▶ GIVEN DATA
· · ·

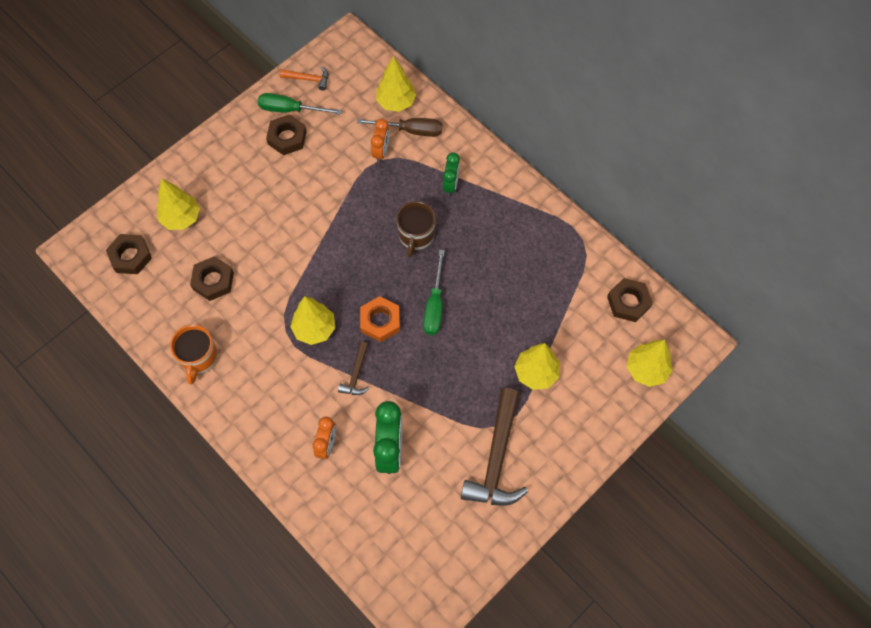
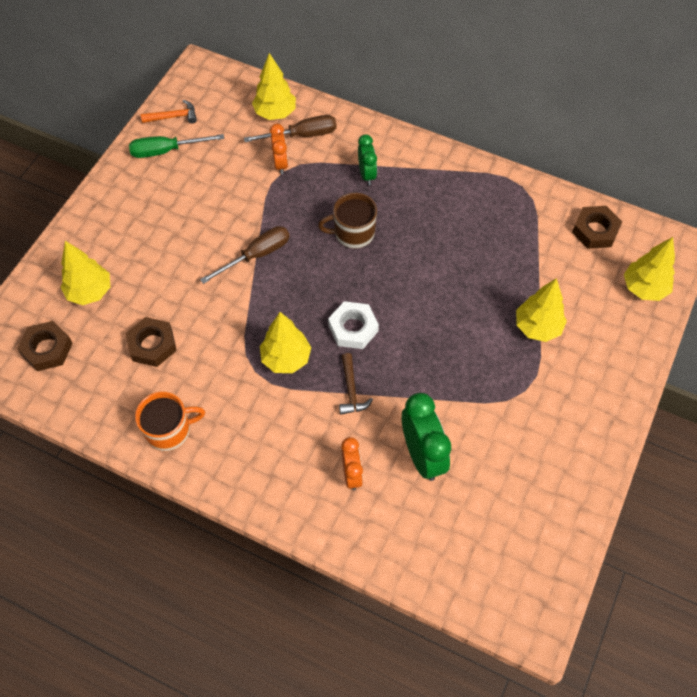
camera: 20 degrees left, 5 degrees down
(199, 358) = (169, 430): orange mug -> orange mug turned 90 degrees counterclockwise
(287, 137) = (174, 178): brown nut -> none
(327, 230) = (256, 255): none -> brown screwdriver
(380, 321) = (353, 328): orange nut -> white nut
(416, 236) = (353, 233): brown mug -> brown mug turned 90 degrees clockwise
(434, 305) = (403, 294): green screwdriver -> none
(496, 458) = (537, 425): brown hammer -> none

· · ·

▶ WHAT THE EXERCISE ASKS
Exact copies of the line containing "(434, 305) = (403, 294): green" and of every line after it through the end of the entries are all that should be output.

▶ ANSWER TO THE PROBLEM
(434, 305) = (403, 294): green screwdriver -> none
(496, 458) = (537, 425): brown hammer -> none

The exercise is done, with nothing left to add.